##### Data shown

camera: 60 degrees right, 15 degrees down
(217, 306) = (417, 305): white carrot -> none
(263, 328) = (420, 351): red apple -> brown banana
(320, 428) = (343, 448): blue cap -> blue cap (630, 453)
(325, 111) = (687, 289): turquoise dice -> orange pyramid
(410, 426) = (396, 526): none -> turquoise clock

##########
##### Data shown

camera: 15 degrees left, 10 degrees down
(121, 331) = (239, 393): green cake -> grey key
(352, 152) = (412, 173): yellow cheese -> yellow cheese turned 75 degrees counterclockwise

##########
##### Data shown

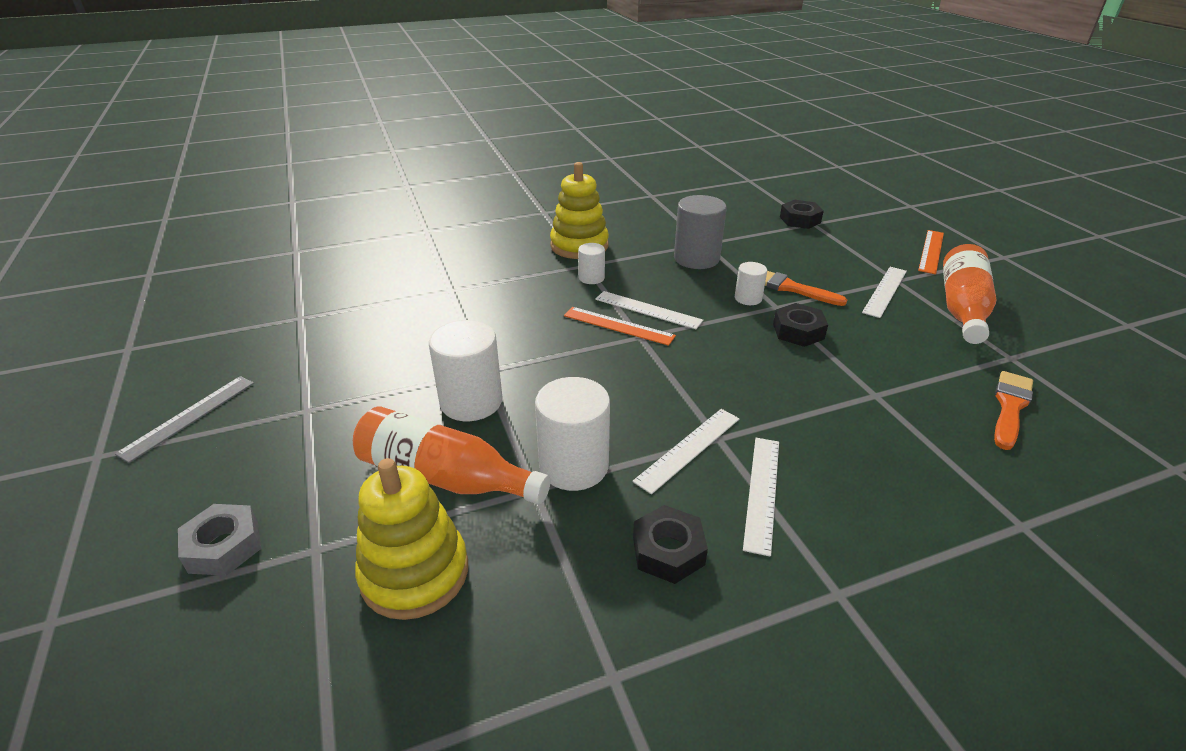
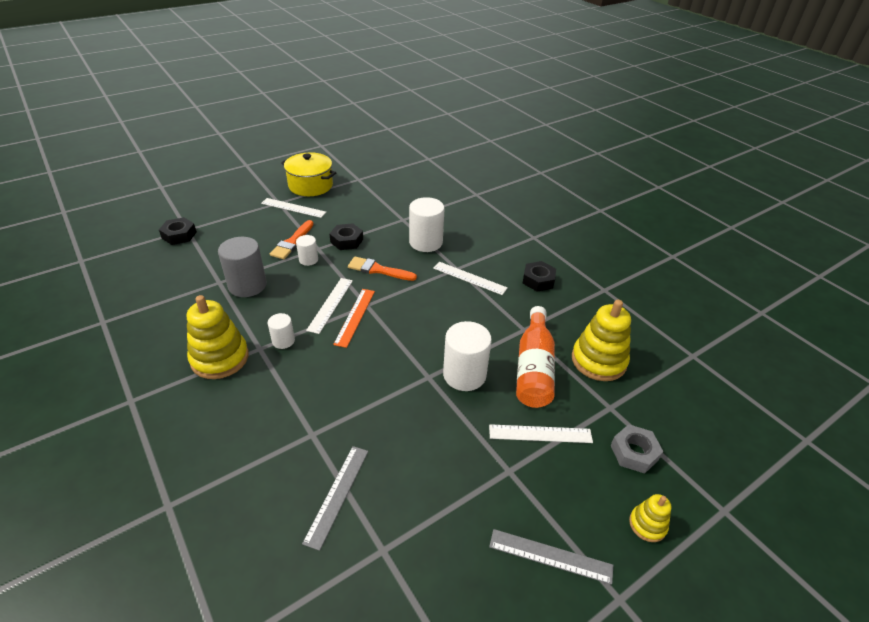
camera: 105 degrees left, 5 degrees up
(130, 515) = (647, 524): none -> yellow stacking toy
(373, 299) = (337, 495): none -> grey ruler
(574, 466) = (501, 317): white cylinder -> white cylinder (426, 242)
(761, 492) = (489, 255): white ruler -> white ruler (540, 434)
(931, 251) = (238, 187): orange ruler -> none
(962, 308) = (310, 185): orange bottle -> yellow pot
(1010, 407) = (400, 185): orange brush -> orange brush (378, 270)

##########

— What the task requires —
Reproduce exactly the entries above, limited to the lines from the one with "(325, 111) = (687, 289): turquoise" through the one with "(410, 426) = (396, 526): none", both included.

— Response to the exercise —
(325, 111) = (687, 289): turquoise dice -> orange pyramid
(410, 426) = (396, 526): none -> turquoise clock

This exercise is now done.